■ PROBLEM TO WORK ON: The records below need to be repeated exactly, though not their pictures.

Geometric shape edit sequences
================================

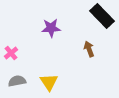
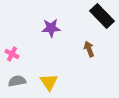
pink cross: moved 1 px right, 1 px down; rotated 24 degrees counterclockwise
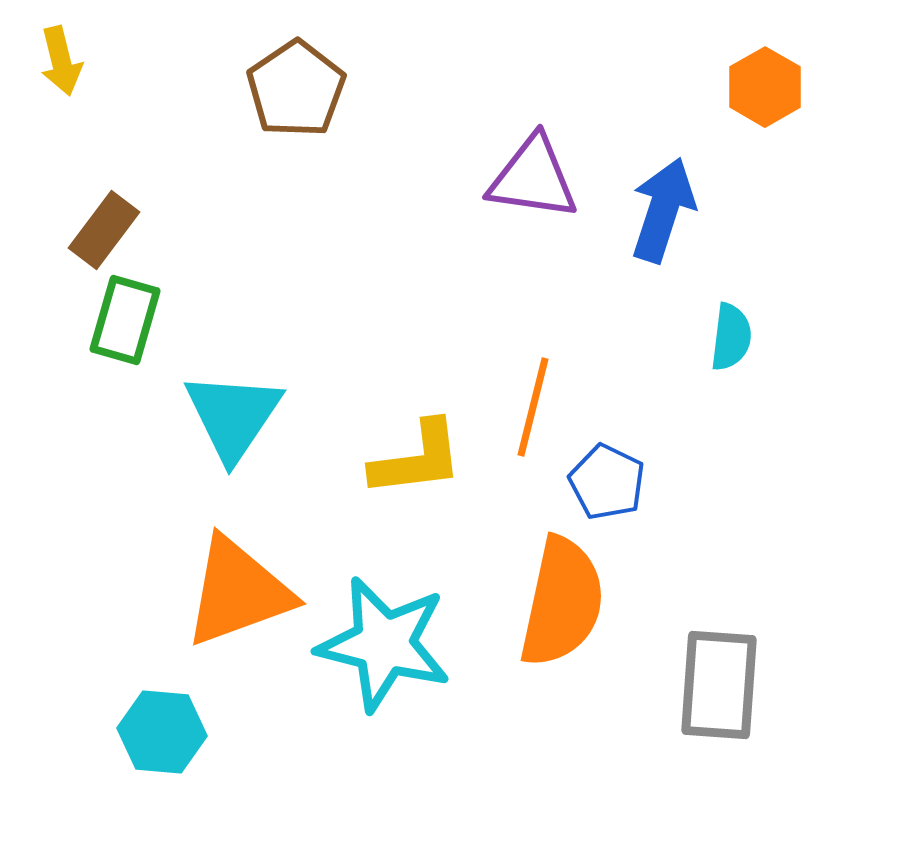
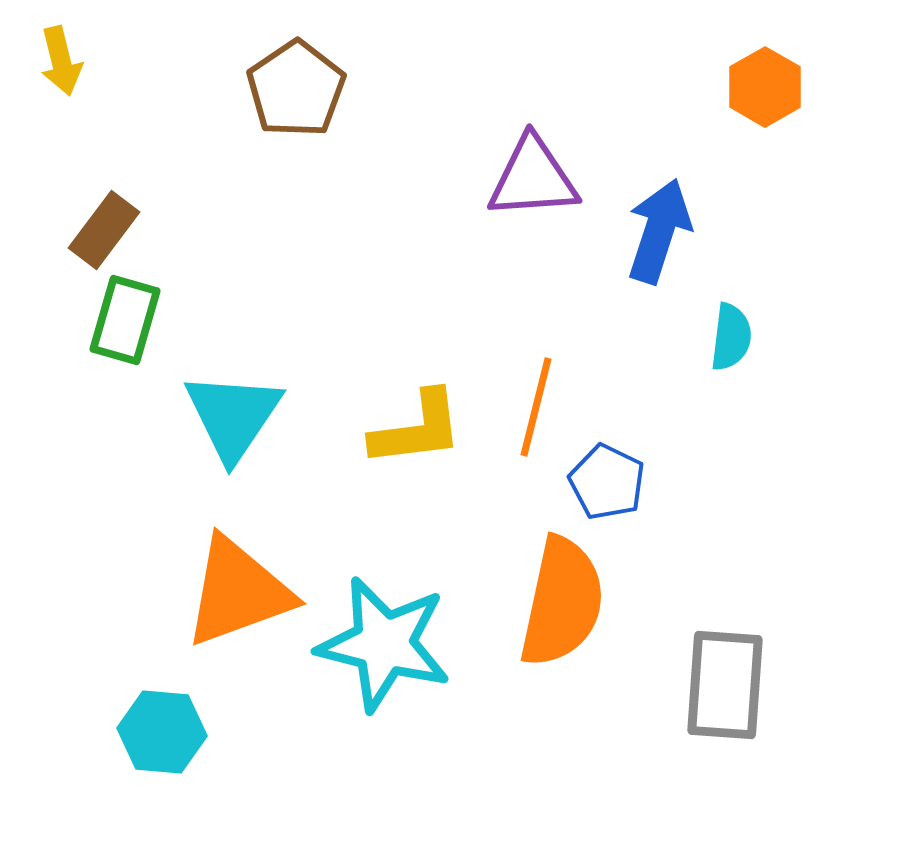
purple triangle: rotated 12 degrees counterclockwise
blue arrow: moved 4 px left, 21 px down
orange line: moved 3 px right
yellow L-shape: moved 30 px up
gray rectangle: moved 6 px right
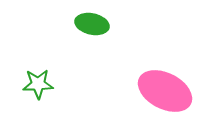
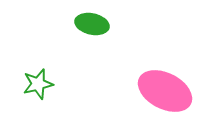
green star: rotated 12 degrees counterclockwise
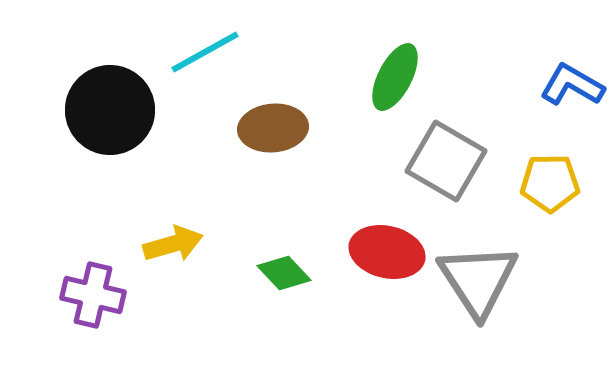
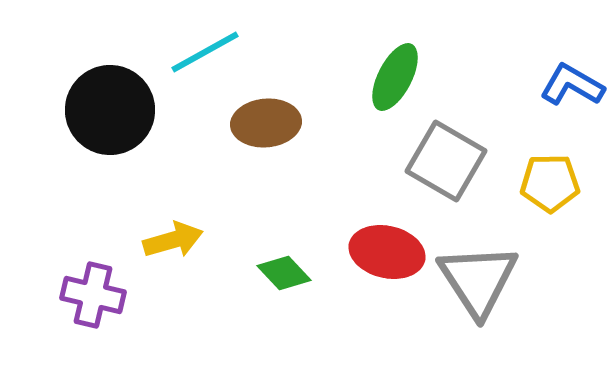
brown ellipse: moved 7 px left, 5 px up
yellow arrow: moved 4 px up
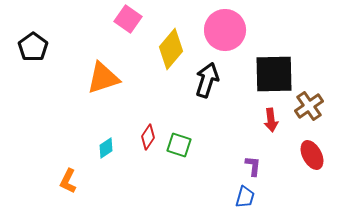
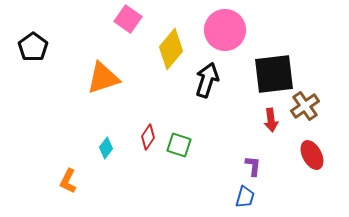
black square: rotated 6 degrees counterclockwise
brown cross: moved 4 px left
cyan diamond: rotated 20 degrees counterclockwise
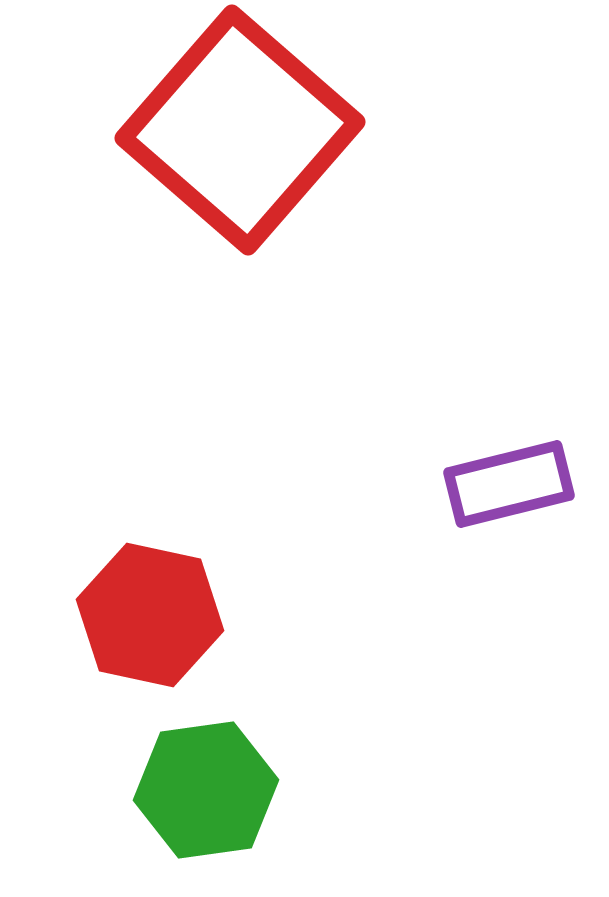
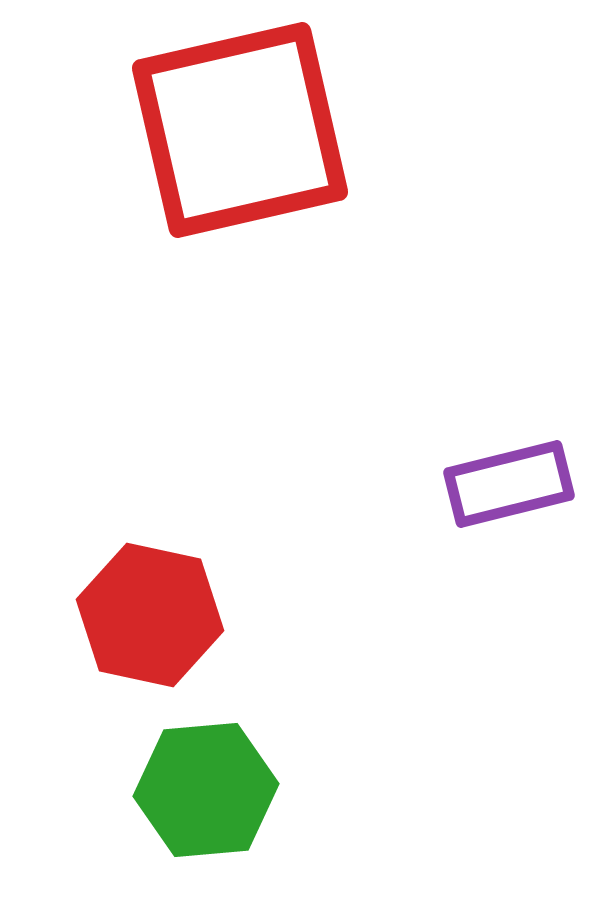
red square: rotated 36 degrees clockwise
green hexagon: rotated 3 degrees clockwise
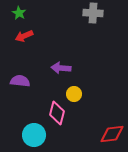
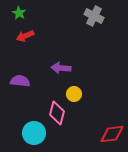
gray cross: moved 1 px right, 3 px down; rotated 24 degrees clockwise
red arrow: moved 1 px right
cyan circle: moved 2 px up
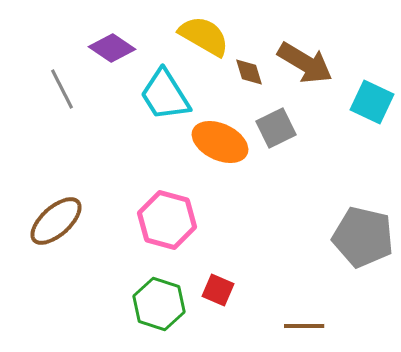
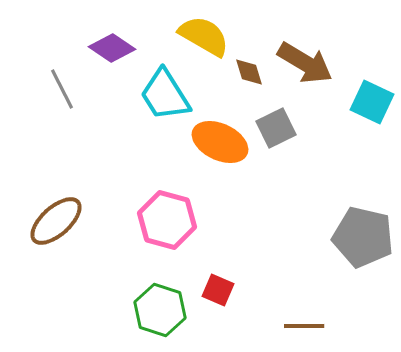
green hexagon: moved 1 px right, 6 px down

================================

■ ANSWER TO THE EXERCISE:
pink cross: moved 1 px right, 1 px down; rotated 24 degrees counterclockwise
purple triangle: rotated 12 degrees counterclockwise
blue arrow: moved 4 px left, 21 px down
orange line: moved 3 px right
yellow L-shape: moved 30 px up
gray rectangle: moved 6 px right
green star: rotated 12 degrees counterclockwise
brown ellipse: moved 7 px left, 5 px up
yellow arrow: moved 4 px up
black square: rotated 6 degrees counterclockwise
brown cross: moved 4 px left
cyan diamond: rotated 20 degrees counterclockwise
red square: rotated 36 degrees clockwise
green hexagon: rotated 3 degrees clockwise
gray cross: moved 1 px right, 3 px down; rotated 24 degrees clockwise
red arrow: moved 1 px right
cyan circle: moved 2 px up
green hexagon: moved 1 px right, 6 px down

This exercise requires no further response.